[WHAT YOU HAVE TO DO] Please give back, exactly as written, only the line containing "blue line: (27, 88) -> (98, 74), moved" and every line after it until the data below ends.

[EXERCISE INPUT]

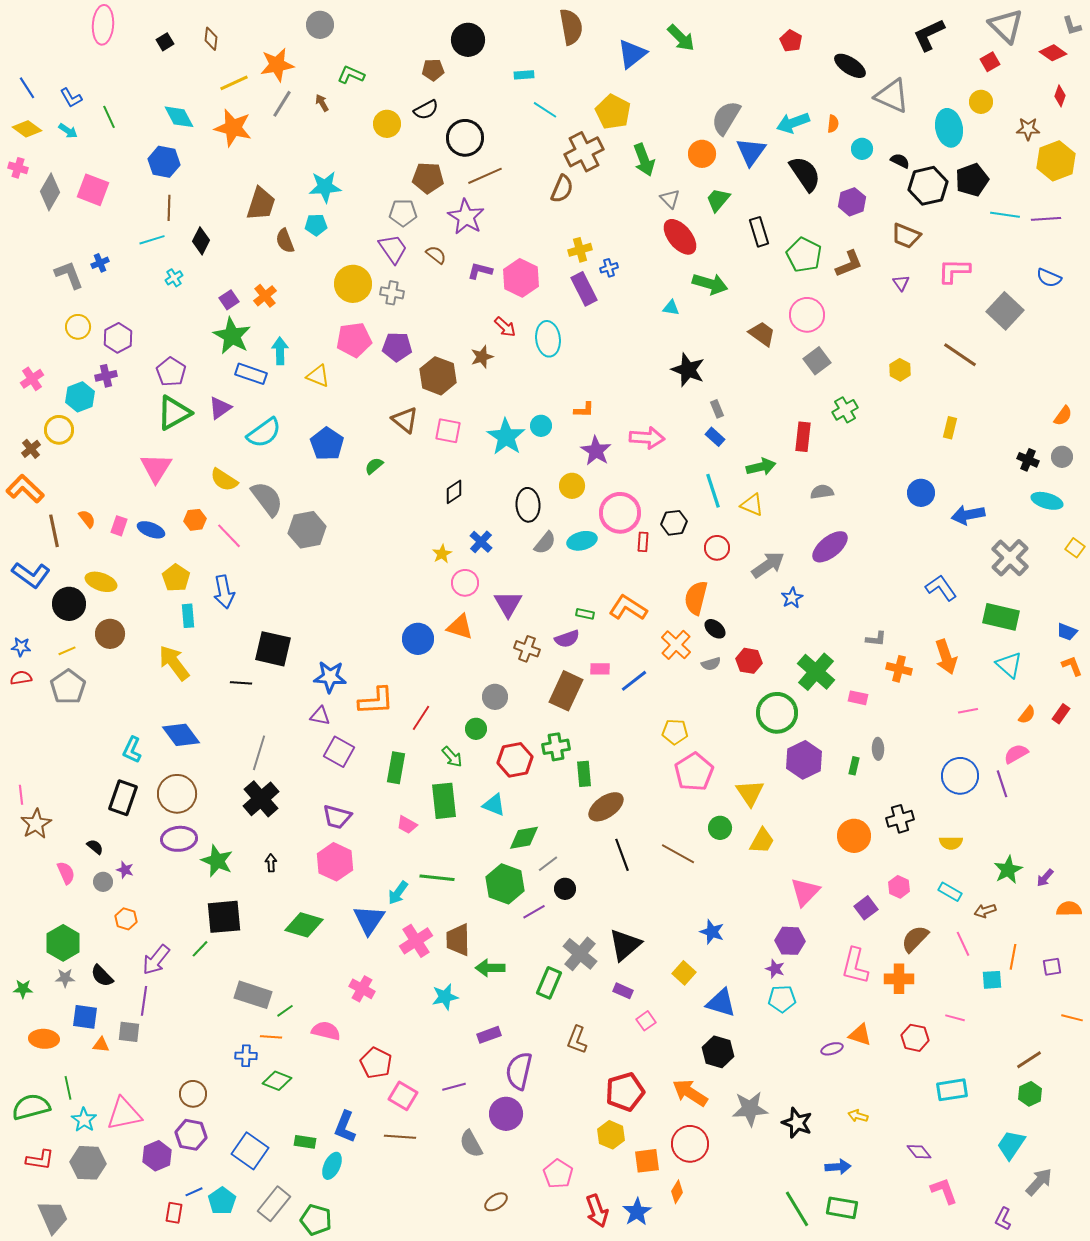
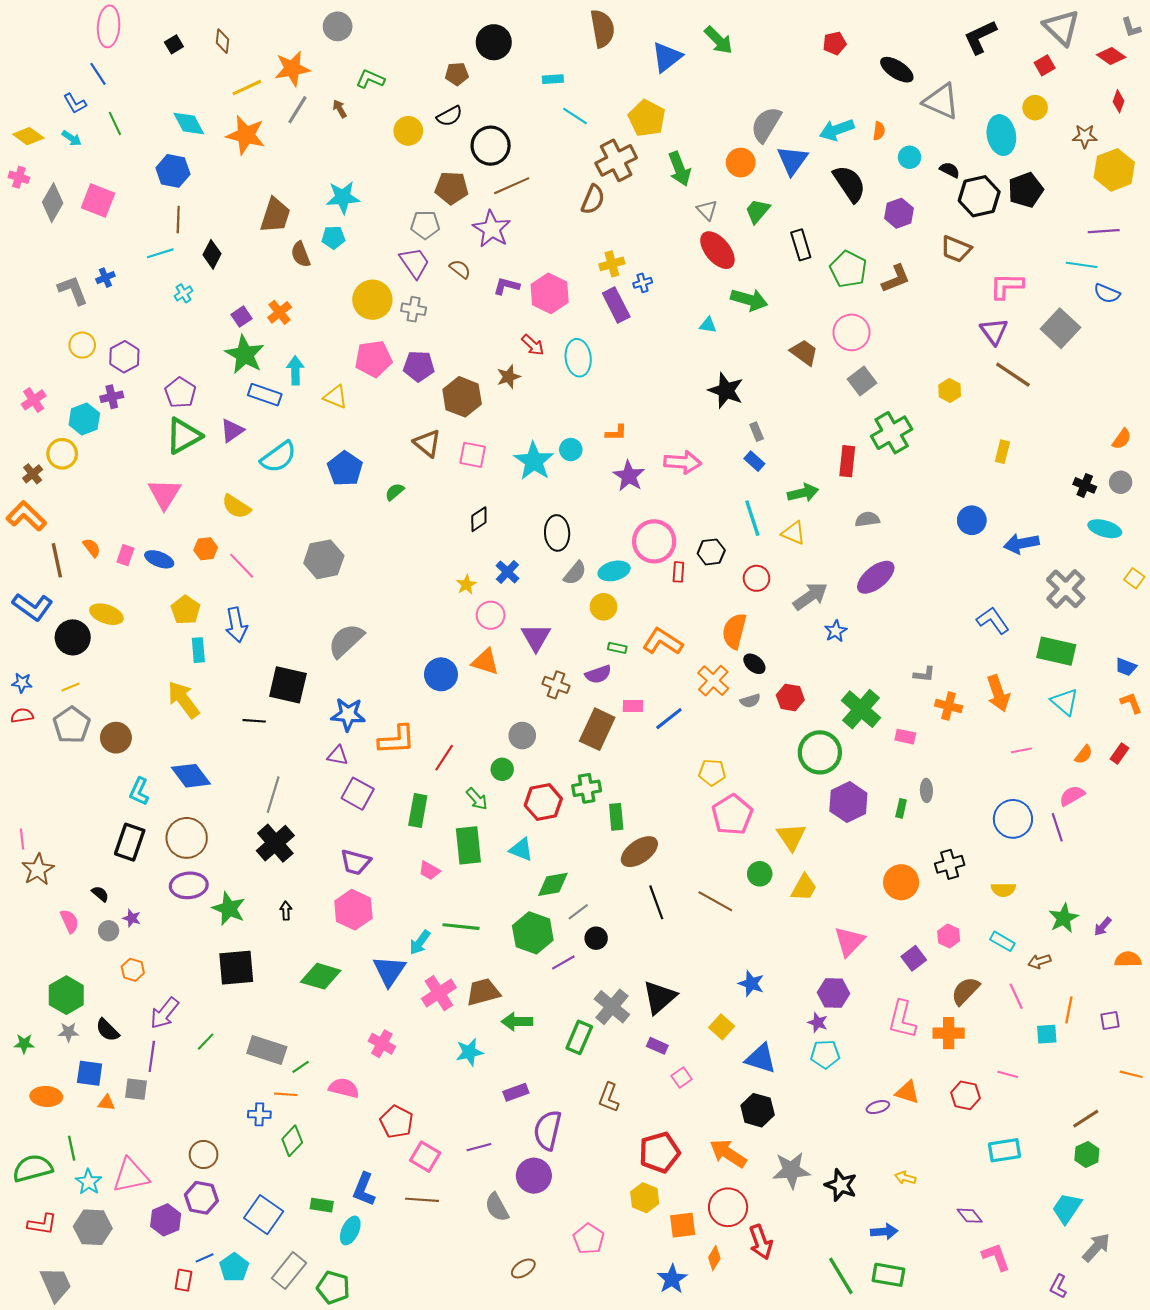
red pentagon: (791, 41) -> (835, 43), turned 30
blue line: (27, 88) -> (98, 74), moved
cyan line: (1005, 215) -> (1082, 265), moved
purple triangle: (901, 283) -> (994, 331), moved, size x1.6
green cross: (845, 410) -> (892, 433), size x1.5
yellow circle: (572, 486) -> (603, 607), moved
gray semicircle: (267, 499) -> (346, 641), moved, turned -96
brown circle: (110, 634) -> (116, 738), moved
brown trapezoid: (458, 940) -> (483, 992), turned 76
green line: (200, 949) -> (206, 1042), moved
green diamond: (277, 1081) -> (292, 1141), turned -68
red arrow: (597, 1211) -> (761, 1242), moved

[OUTPUT BELOW]
blue line: (27, 88) -> (98, 74), moved
cyan line: (1005, 215) -> (1082, 265), moved
purple triangle: (901, 283) -> (994, 331), moved, size x1.6
green cross: (845, 410) -> (892, 433), size x1.5
yellow circle: (572, 486) -> (603, 607), moved
gray semicircle: (267, 499) -> (346, 641), moved, turned -96
brown circle: (110, 634) -> (116, 738), moved
brown trapezoid: (458, 940) -> (483, 992), turned 76
green line: (200, 949) -> (206, 1042), moved
green diamond: (277, 1081) -> (292, 1141), turned -68
red arrow: (597, 1211) -> (761, 1242), moved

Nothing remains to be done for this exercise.